▶ [ENTRIES SUPPLIED]

==============================

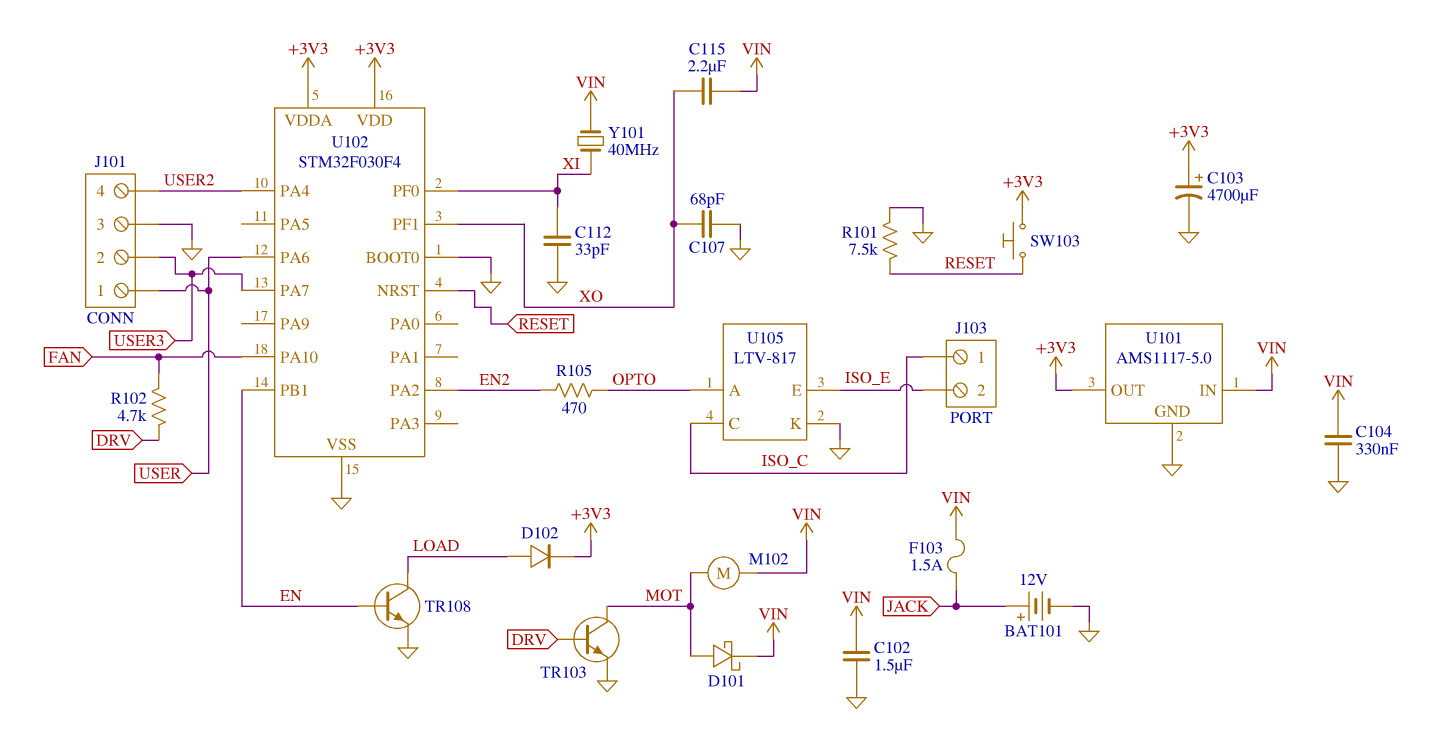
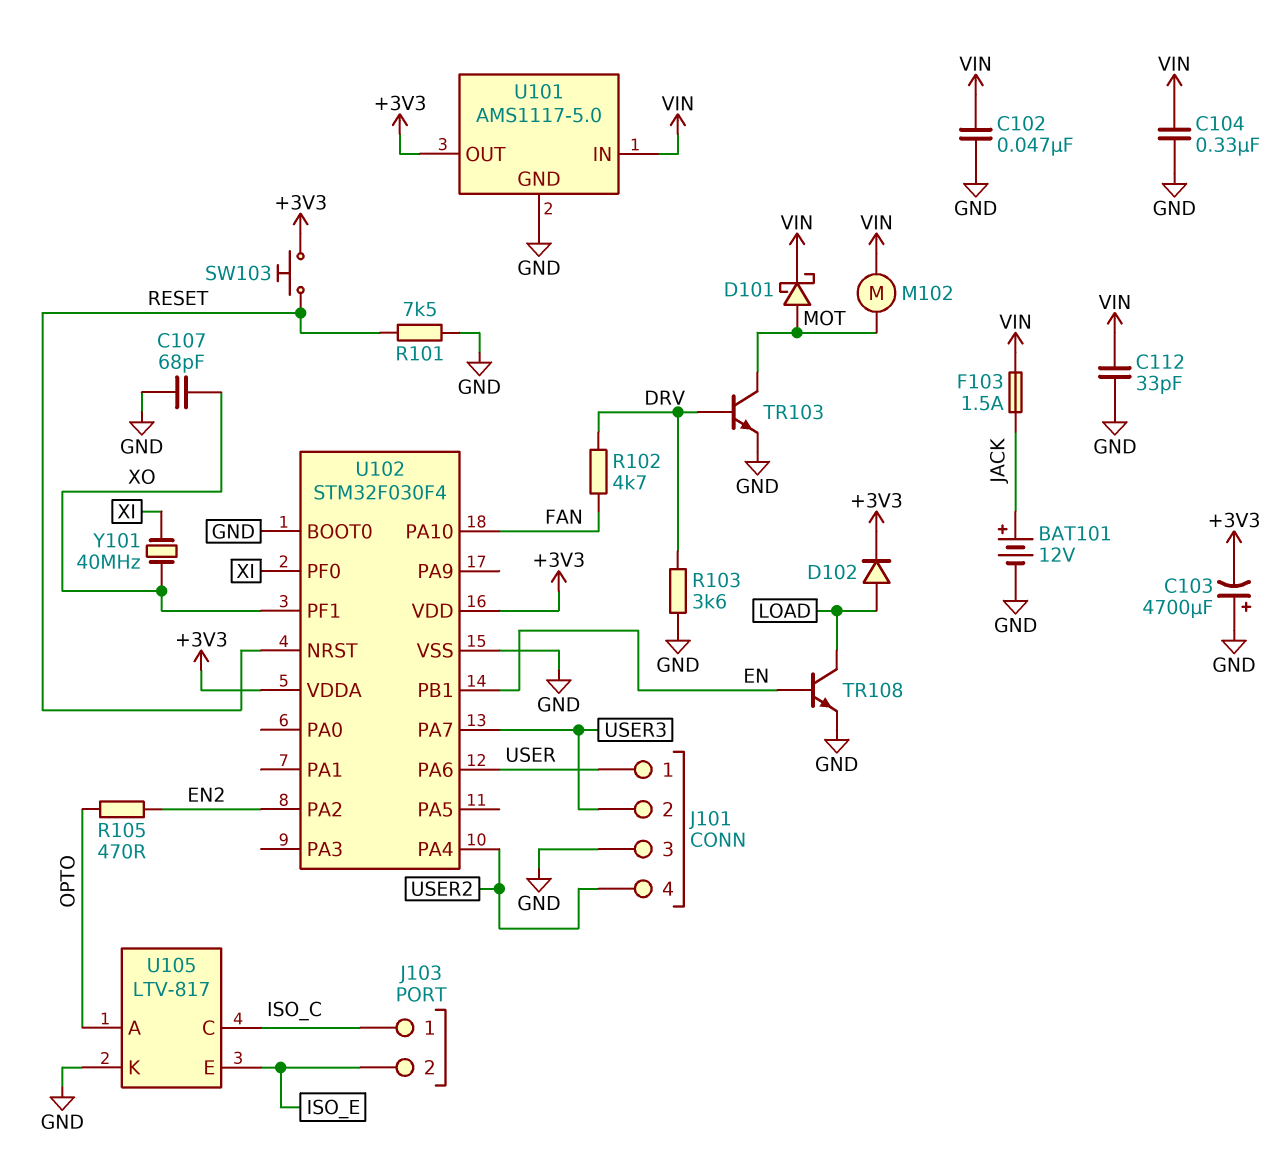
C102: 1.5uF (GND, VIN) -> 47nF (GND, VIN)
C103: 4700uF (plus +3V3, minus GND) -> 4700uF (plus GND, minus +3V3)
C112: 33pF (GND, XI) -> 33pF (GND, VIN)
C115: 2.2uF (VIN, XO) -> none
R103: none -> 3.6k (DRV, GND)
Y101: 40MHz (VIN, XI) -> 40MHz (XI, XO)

==============================

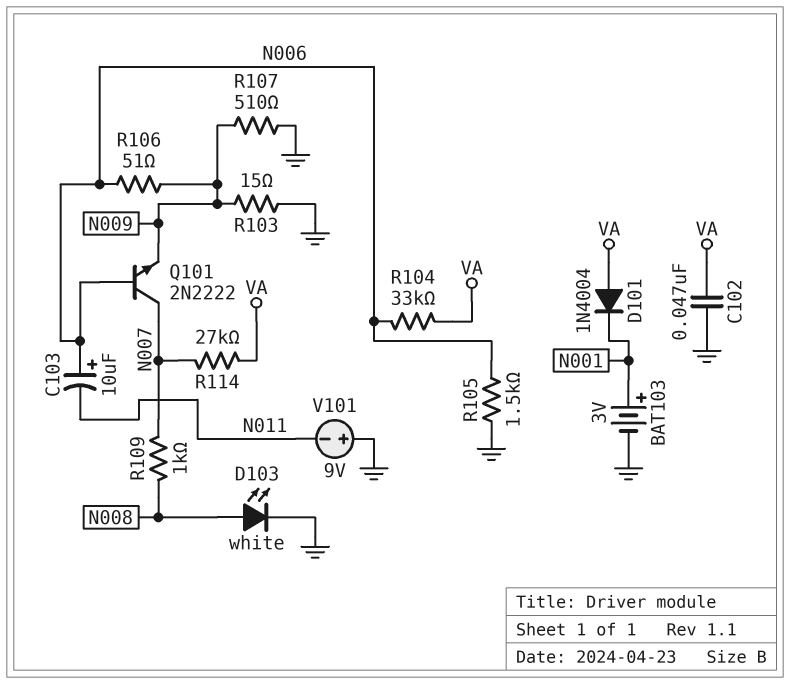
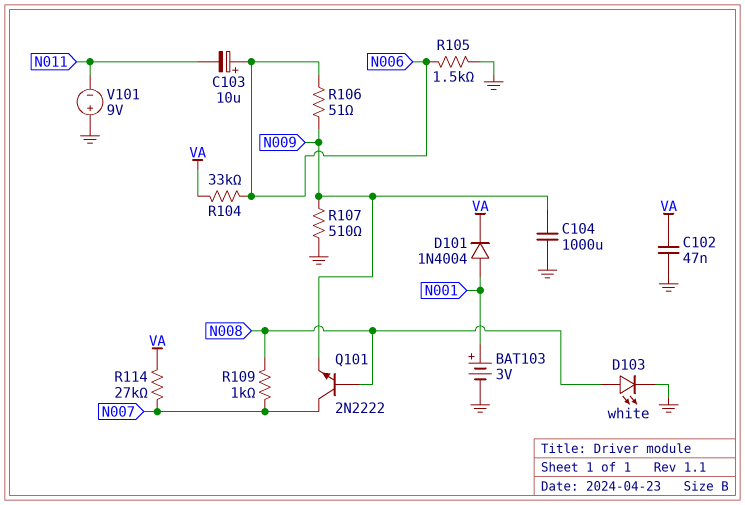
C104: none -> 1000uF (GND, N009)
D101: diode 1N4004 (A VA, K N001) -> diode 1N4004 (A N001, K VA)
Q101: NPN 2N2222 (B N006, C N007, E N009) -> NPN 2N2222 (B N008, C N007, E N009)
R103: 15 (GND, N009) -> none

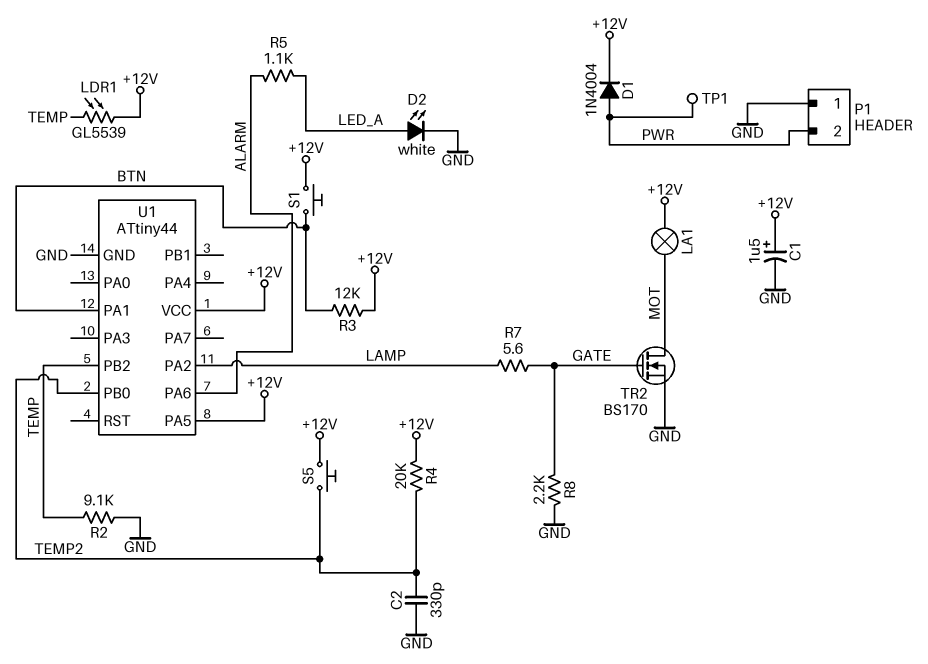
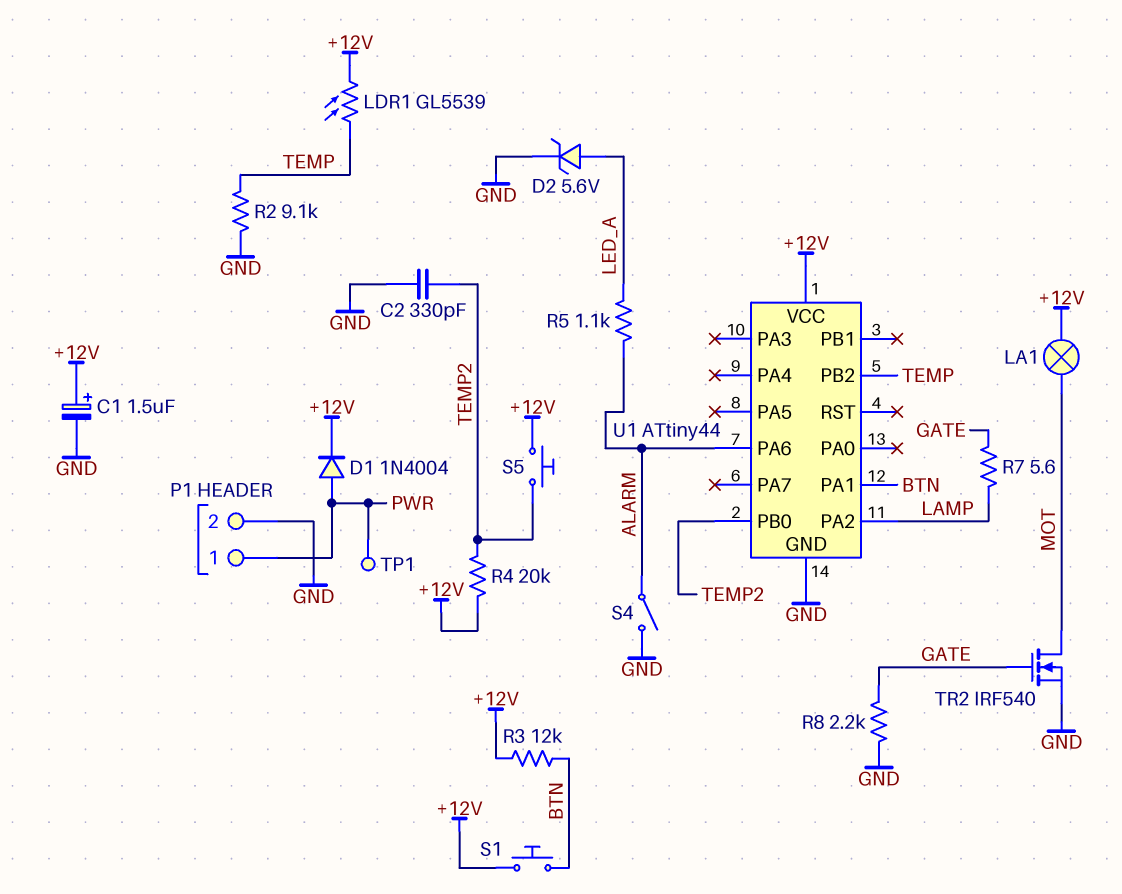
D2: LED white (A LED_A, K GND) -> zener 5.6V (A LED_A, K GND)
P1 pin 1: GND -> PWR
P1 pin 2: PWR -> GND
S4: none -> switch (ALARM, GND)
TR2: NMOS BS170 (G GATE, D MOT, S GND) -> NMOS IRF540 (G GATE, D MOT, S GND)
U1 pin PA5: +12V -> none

==============================

▶ [PROMPT]
The response should be the listing above, limited to the lines between the one holding "C102: 1.5uF (GND, VIN) -> 47nF (GND, VIN)" and the one holding "Y101: 40MHz (VIN, XI) -> 40MHz (XI, XO)", inclusive, reproduced exactly.

▶ [TASK ANSWER]
C102: 1.5uF (GND, VIN) -> 47nF (GND, VIN)
C103: 4700uF (plus +3V3, minus GND) -> 4700uF (plus GND, minus +3V3)
C112: 33pF (GND, XI) -> 33pF (GND, VIN)
C115: 2.2uF (VIN, XO) -> none
R103: none -> 3.6k (DRV, GND)
Y101: 40MHz (VIN, XI) -> 40MHz (XI, XO)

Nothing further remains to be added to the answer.